━━━ Data to use

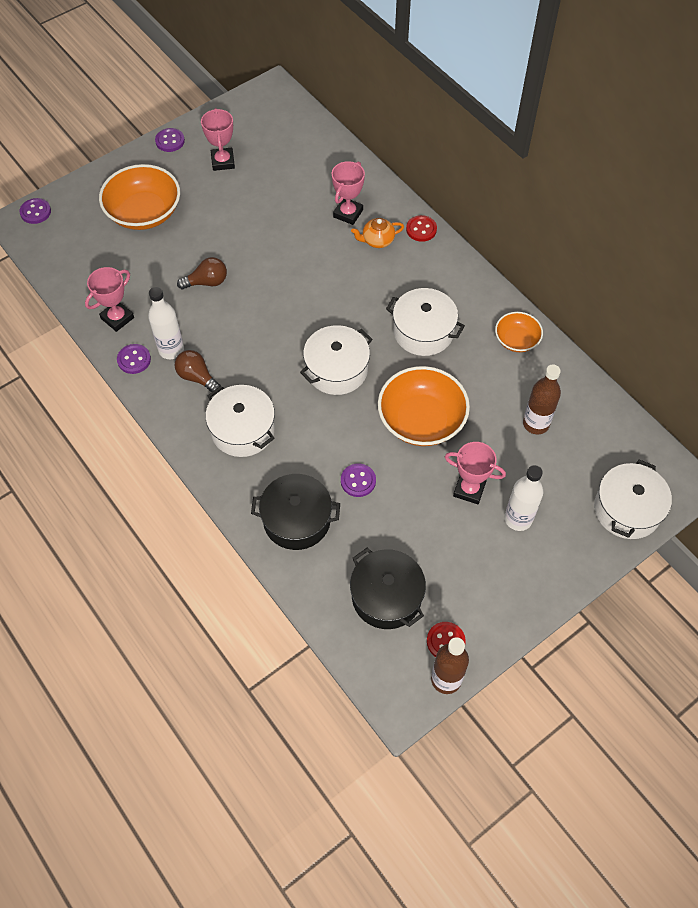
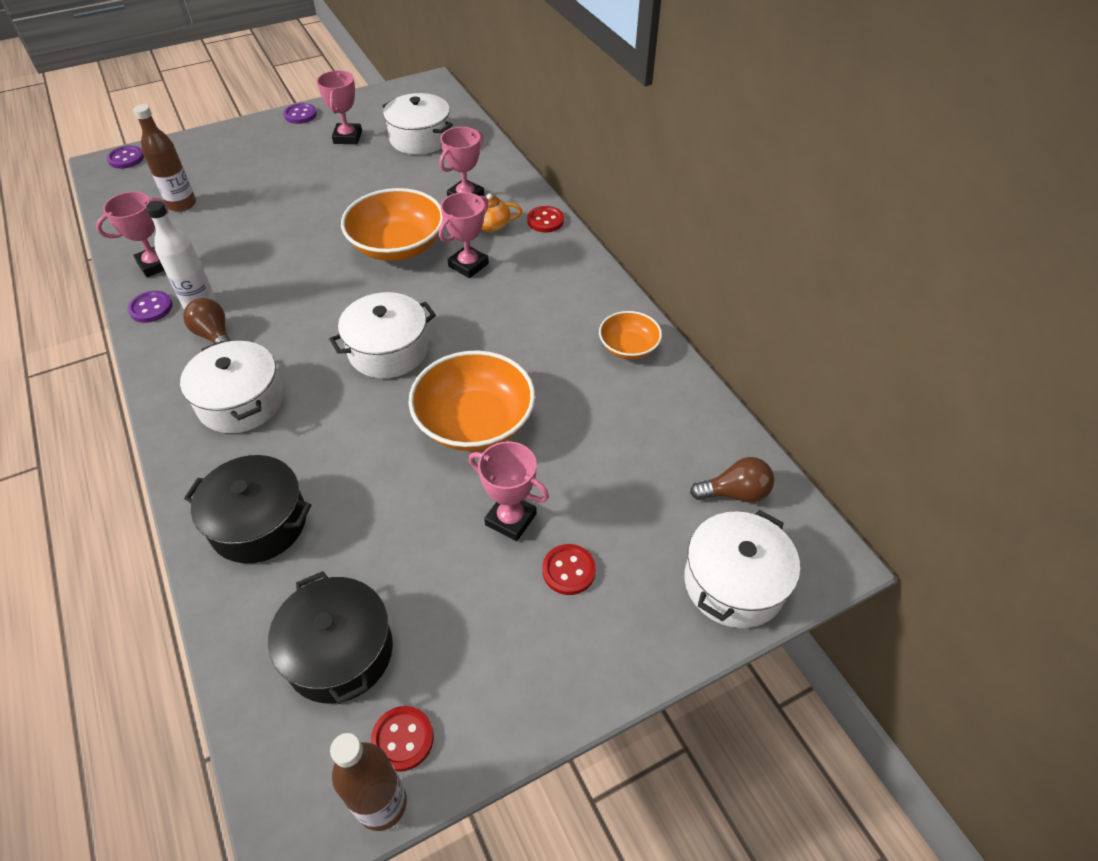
camera: 10 degrees right, 10 degrees down
(144, 212) = (240, 171): orange bowl -> orange bowl (397, 246)
(207, 282) = (276, 242): brown light bulb -> brown light bulb (735, 493)
(358, 481) = (362, 485): purple button -> none
(372, 282) = (468, 265): none -> pink trophy
(423, 332) = (512, 323): white pot -> white pot (420, 138)
(518, 519) = (568, 570): white bottle -> red button
(536, 424) = (628, 448): brown bottle -> brown bottle (182, 204)

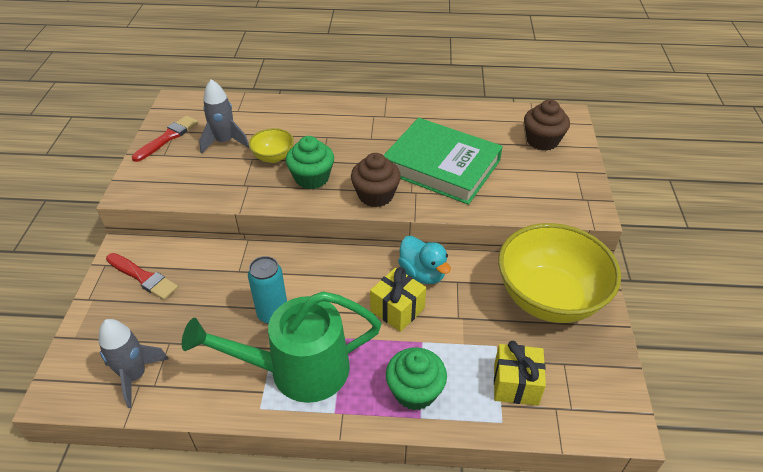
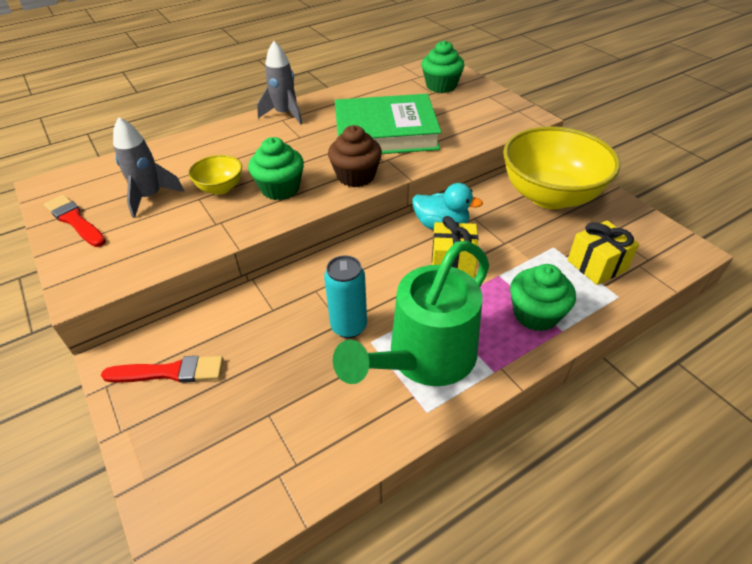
camera: 35 degrees left, 0 degrees up
(135, 376) = (264, 470): grey rocket -> grey rocket (285, 114)
(167, 138) = (75, 220): red brush -> red brush turned 45 degrees counterclockwise
(542, 140) = (441, 86): brown cupcake -> green cupcake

━━━━━━

■ What you will do:
Leave out the pictures and give the rest of the records again exactly.

■ Your response:
camera: 10 degrees right, 10 degrees down
(144, 212) = (240, 171): orange bowl -> orange bowl (397, 246)
(207, 282) = (276, 242): brown light bulb -> brown light bulb (735, 493)
(358, 481) = (362, 485): purple button -> none
(372, 282) = (468, 265): none -> pink trophy
(423, 332) = (512, 323): white pot -> white pot (420, 138)
(518, 519) = (568, 570): white bottle -> red button
(536, 424) = (628, 448): brown bottle -> brown bottle (182, 204)

camera: 35 degrees left, 0 degrees up
(135, 376) = (264, 470): grey rocket -> grey rocket (285, 114)
(167, 138) = (75, 220): red brush -> red brush turned 45 degrees counterclockwise
(542, 140) = (441, 86): brown cupcake -> green cupcake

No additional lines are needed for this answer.